Written problem:
Show every line of the material that contains the string "autoBeamOff".

(Stored entries)
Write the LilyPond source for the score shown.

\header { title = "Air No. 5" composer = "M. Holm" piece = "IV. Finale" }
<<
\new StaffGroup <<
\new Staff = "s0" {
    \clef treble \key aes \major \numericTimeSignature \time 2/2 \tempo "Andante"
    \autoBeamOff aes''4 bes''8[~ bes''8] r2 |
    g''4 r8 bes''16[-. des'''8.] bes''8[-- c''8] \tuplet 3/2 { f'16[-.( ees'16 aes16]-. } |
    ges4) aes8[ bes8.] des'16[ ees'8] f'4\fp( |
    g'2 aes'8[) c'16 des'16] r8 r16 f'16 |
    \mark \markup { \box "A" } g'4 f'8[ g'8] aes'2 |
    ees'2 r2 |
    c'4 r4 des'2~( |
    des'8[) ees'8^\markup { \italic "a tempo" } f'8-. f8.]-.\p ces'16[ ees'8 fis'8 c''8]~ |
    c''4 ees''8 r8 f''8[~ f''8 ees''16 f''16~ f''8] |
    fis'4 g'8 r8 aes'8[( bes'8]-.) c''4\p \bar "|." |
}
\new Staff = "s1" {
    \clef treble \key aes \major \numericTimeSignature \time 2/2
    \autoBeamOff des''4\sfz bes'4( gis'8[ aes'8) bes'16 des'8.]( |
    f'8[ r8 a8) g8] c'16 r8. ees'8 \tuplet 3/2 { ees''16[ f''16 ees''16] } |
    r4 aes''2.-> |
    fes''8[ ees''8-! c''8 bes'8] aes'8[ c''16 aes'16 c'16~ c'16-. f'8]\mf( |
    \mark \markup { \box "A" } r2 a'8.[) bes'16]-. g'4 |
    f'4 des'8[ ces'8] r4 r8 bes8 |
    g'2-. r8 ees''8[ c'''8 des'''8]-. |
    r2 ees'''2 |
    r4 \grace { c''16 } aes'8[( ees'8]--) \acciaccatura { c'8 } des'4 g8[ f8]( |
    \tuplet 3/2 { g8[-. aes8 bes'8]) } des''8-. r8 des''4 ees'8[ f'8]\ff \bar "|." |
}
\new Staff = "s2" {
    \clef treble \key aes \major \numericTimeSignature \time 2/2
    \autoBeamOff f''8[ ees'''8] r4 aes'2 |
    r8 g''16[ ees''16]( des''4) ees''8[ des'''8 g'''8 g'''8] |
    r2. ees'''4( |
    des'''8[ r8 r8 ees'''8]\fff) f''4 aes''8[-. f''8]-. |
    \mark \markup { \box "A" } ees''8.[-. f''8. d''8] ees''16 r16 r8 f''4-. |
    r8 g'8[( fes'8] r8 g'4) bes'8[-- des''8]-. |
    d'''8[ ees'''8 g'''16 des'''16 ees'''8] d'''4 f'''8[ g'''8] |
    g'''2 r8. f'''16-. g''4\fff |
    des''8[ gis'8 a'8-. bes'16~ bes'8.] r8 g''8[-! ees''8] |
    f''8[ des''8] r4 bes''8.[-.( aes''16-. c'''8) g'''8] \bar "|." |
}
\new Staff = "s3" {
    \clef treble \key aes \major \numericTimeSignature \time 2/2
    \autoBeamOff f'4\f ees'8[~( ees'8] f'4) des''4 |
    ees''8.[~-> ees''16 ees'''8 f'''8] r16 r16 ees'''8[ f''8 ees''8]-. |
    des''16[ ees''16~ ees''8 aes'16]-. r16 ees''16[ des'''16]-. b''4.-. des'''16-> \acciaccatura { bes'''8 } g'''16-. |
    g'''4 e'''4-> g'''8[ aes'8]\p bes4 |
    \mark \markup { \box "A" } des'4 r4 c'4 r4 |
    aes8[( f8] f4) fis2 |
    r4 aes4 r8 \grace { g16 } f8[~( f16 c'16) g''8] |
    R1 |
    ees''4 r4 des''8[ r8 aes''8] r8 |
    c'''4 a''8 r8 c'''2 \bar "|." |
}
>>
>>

Answer:
    \autoBeamOff aes''4 bes''8[~ bes''8] r2 |
    \autoBeamOff des''4\sfz bes'4( gis'8[ aes'8) bes'16 des'8.]( |
    \autoBeamOff f''8[ ees'''8] r4 aes'2 |
    \autoBeamOff f'4\f ees'8[~( ees'8] f'4) des''4 |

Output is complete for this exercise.